• Problem requirements:
Going through the entries below, copy out each line that contains "none".

• Supplied data:
*** Block opens ***

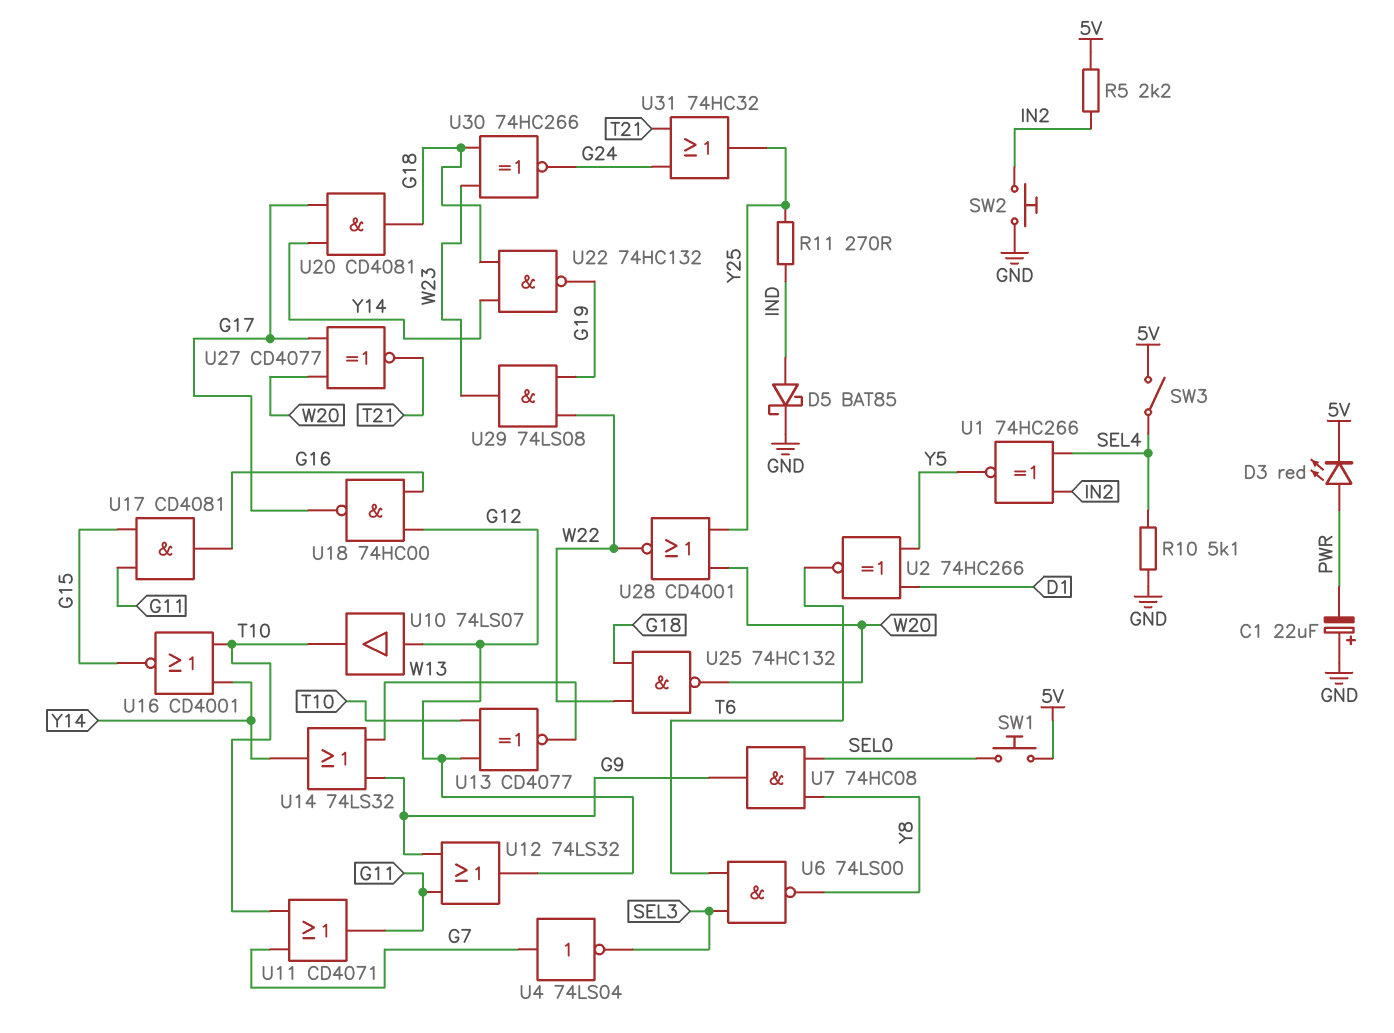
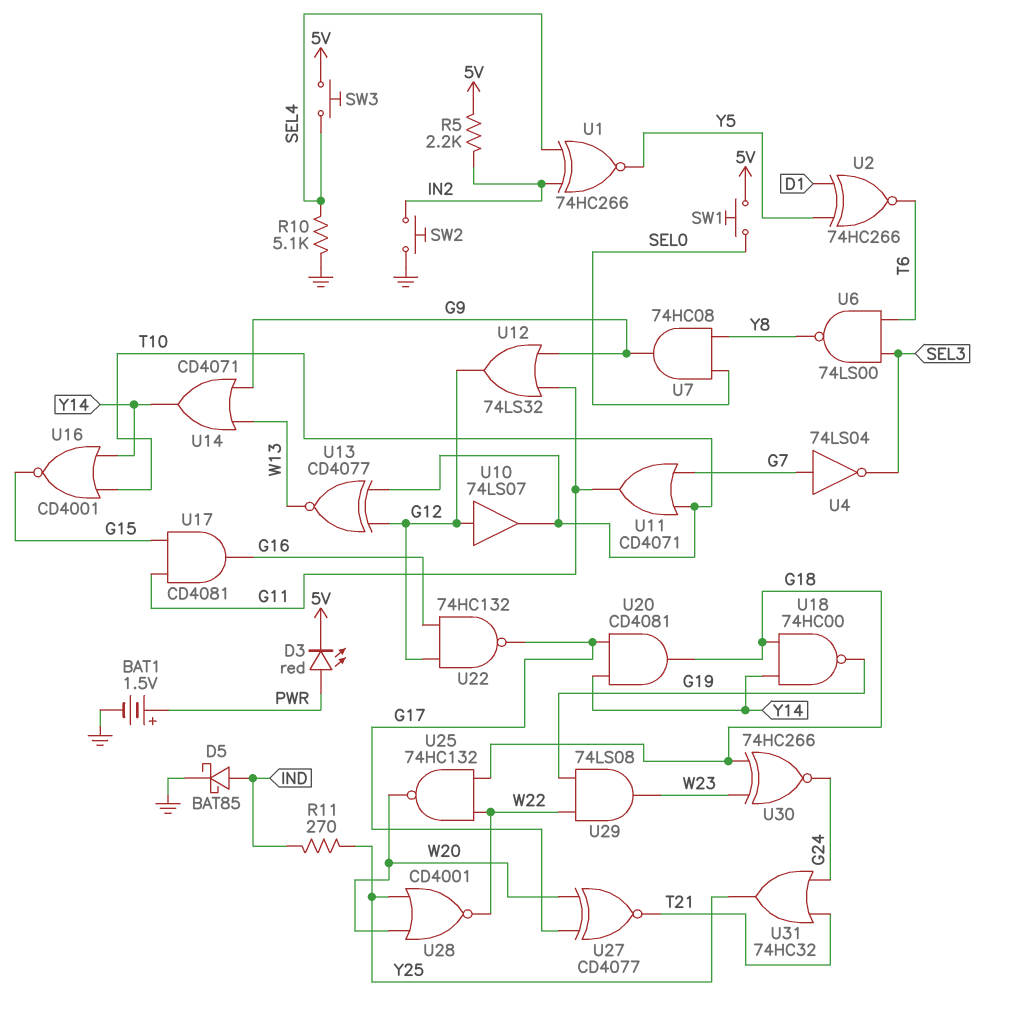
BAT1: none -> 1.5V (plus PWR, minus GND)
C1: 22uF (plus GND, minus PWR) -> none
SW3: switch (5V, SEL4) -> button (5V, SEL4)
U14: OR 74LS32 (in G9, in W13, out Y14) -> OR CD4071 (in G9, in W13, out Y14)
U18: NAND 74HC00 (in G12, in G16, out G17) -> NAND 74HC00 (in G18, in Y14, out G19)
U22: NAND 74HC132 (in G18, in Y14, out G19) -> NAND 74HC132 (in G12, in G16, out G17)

*** Block closes ***
*** Block opens ***

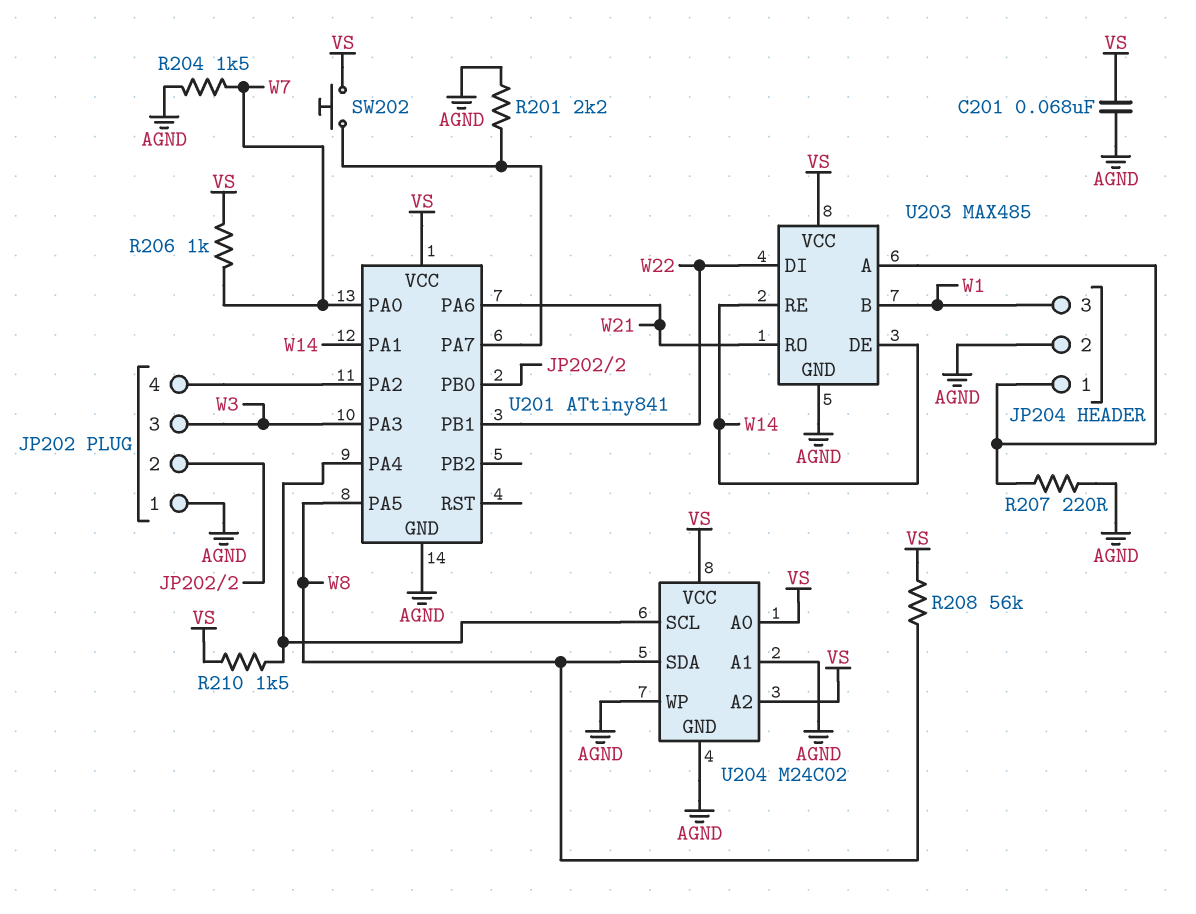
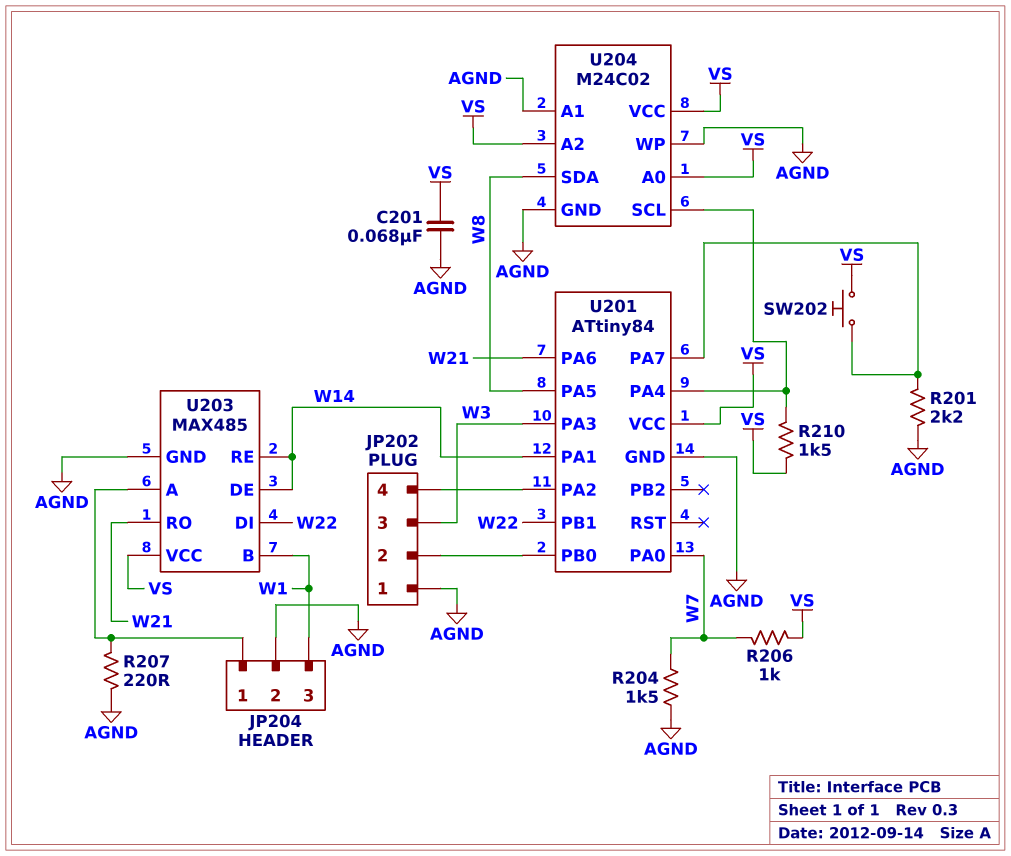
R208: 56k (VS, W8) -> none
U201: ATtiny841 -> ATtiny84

*** Block closes ***
*** Block opens ***

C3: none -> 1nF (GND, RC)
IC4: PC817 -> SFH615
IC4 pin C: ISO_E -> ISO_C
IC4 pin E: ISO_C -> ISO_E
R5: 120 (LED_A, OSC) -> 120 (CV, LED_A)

*** Block closes ***

• Your solution:
BAT1: none -> 1.5V (plus PWR, minus GND)
C1: 22uF (plus GND, minus PWR) -> none
R208: 56k (VS, W8) -> none
C3: none -> 1nF (GND, RC)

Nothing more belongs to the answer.